What to produce:
What are the lines from the one containing "SW3: switch (VCC, W9) -> none" through the end of the listing below? Return them exactly, and only them.

Data for the task:

____________________

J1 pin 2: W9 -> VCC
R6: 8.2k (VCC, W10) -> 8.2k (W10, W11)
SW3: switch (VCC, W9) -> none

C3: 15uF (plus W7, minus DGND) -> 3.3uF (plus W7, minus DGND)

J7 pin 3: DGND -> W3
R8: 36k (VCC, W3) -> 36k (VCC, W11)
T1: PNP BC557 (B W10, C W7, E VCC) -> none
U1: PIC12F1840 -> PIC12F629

____________________

Solution:
SW3: switch (VCC, W9) -> none

C3: 15uF (plus W7, minus DGND) -> 3.3uF (plus W7, minus DGND)

J7 pin 3: DGND -> W3
R8: 36k (VCC, W3) -> 36k (VCC, W11)
T1: PNP BC557 (B W10, C W7, E VCC) -> none
U1: PIC12F1840 -> PIC12F629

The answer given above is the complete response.